> [ABOUT THIS EXERCISE]: Each line from the one with "The house (red)" through the final line of the entries below must be printed exactly, and the pictures must not be.
===== RAW DATA =====
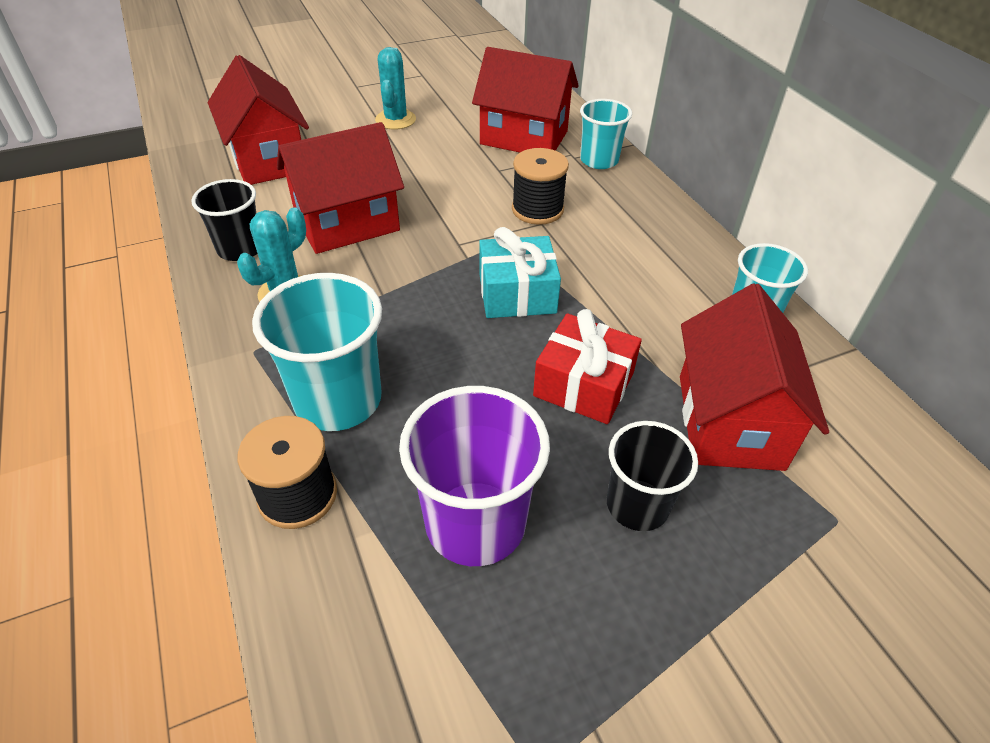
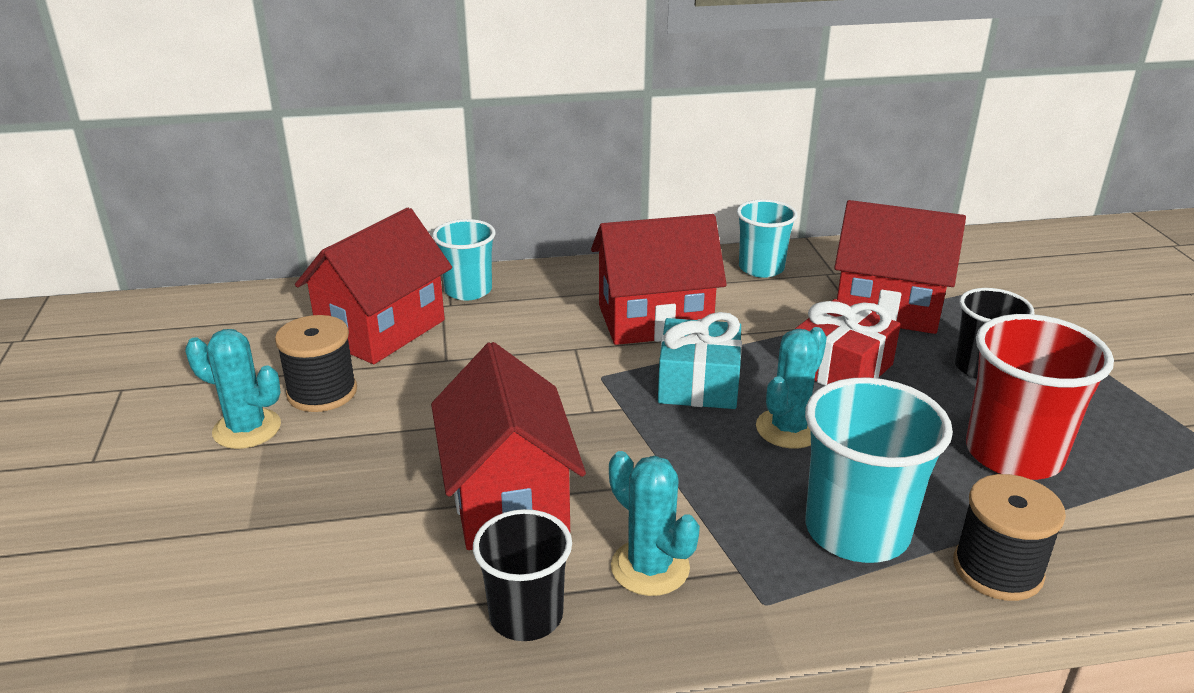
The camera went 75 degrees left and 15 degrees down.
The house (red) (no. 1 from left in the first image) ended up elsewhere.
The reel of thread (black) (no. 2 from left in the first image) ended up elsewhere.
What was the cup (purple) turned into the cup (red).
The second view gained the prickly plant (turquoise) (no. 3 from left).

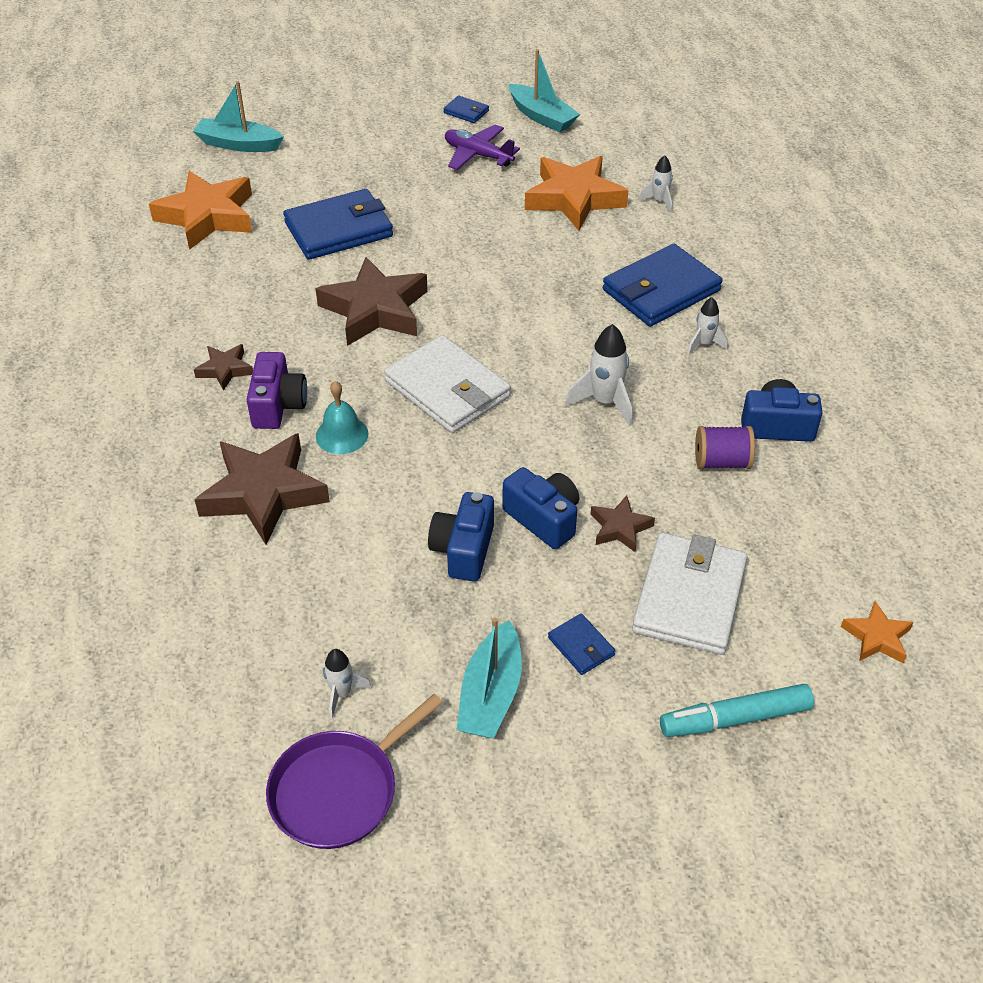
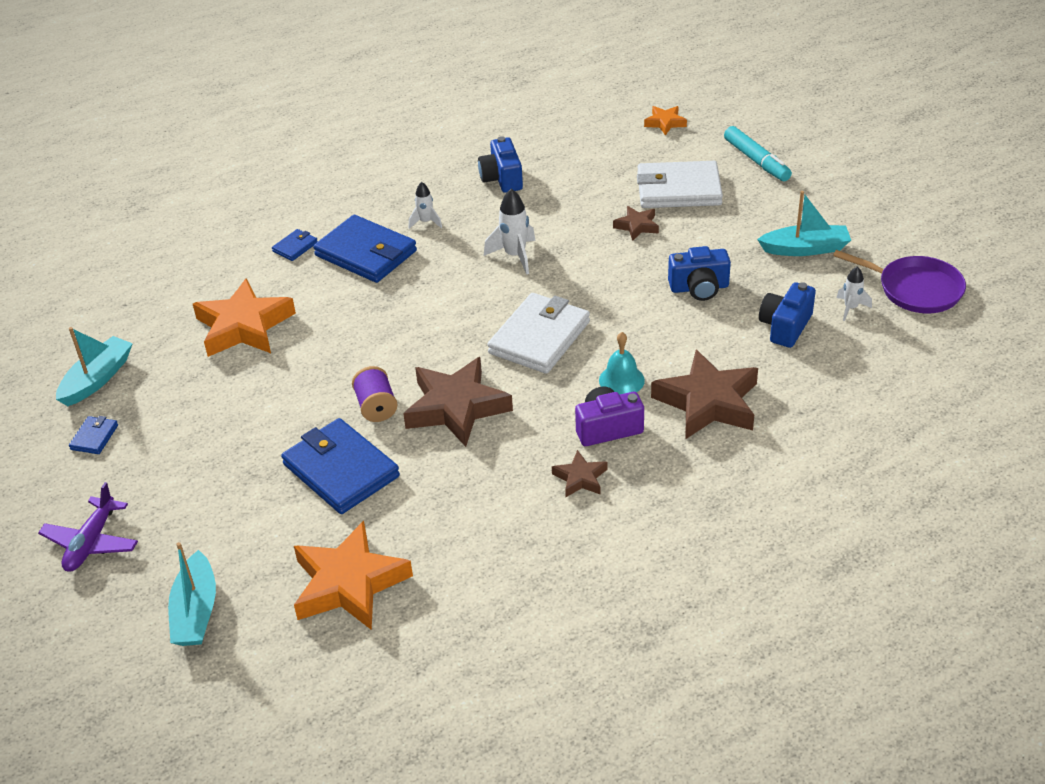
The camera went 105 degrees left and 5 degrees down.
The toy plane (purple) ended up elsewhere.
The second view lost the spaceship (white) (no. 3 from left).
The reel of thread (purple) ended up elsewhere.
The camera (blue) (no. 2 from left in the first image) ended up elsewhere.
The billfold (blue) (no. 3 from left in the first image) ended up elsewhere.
=====
> [ANSWER AREA]:
The house (red) (no. 1 from left in the first image) ended up elsewhere.
The reel of thread (black) (no. 2 from left in the first image) ended up elsewhere.
What was the cup (purple) turned into the cup (red).
The second view gained the prickly plant (turquoise) (no. 3 from left).

The camera went 105 degrees left and 5 degrees down.
The toy plane (purple) ended up elsewhere.
The second view lost the spaceship (white) (no. 3 from left).
The reel of thread (purple) ended up elsewhere.
The camera (blue) (no. 2 from left in the first image) ended up elsewhere.
The billfold (blue) (no. 3 from left in the first image) ended up elsewhere.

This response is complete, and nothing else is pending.